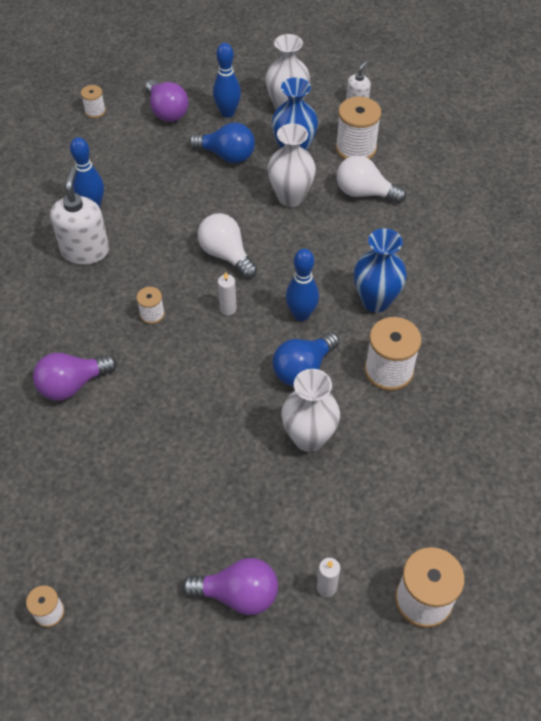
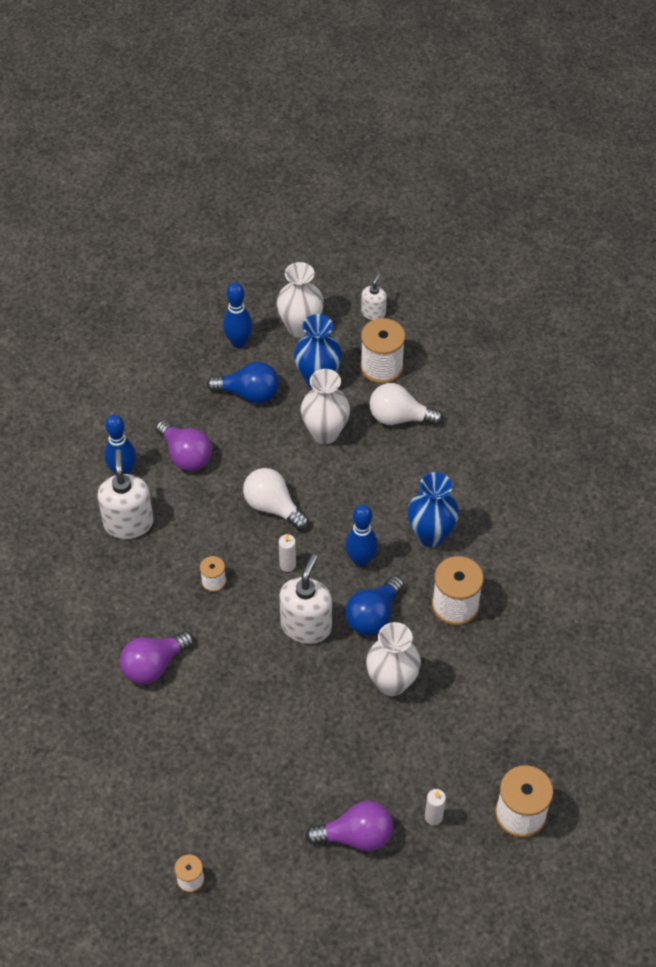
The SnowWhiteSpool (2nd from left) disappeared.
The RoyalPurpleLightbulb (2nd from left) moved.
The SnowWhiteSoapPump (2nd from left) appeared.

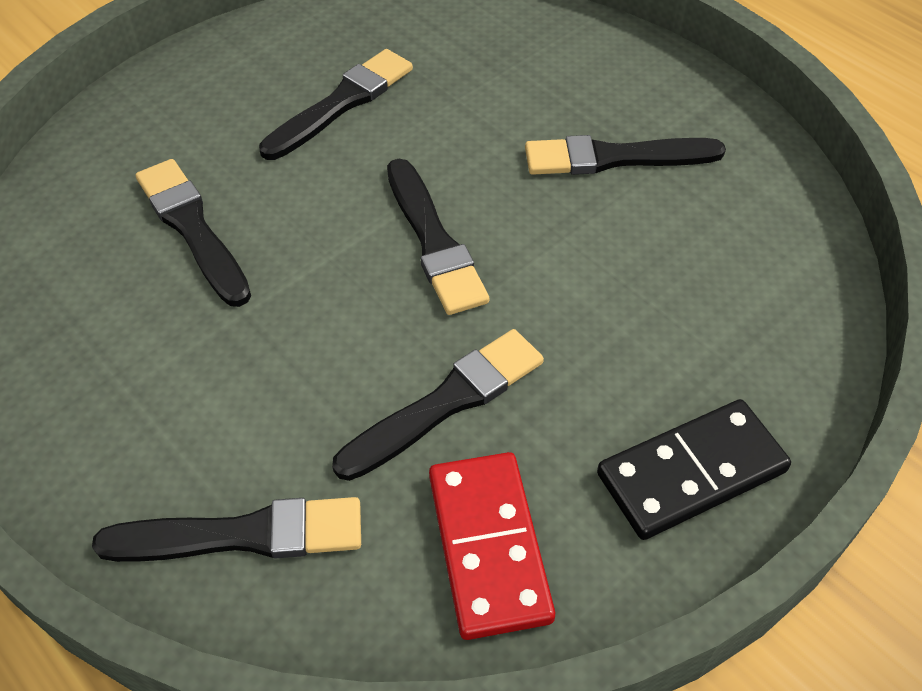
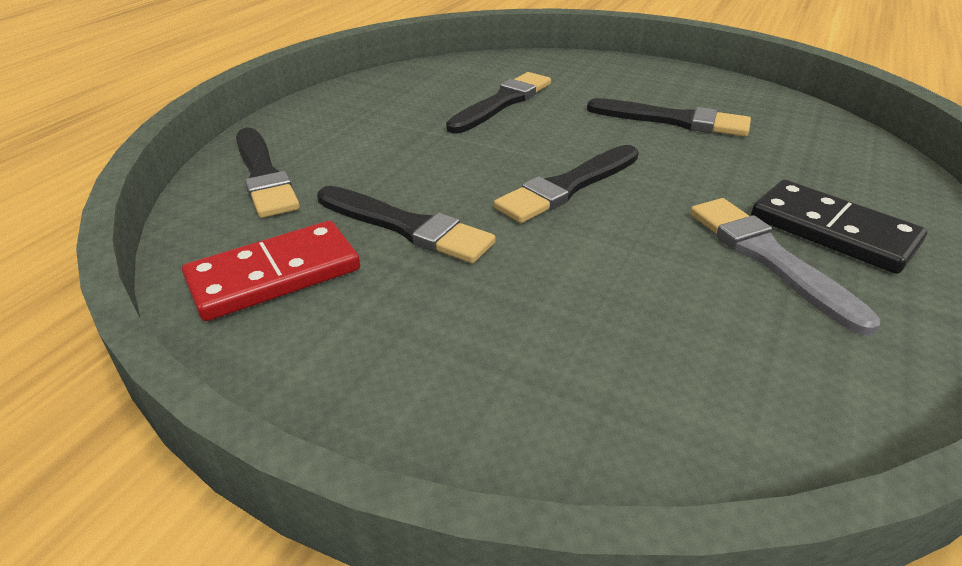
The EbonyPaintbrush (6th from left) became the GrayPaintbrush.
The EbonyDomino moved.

========

- [The problem] With images excluded, write the records above out again exactly.

- [Result]
The SnowWhiteSpool (2nd from left) disappeared.
The RoyalPurpleLightbulb (2nd from left) moved.
The SnowWhiteSoapPump (2nd from left) appeared.

The EbonyPaintbrush (6th from left) became the GrayPaintbrush.
The EbonyDomino moved.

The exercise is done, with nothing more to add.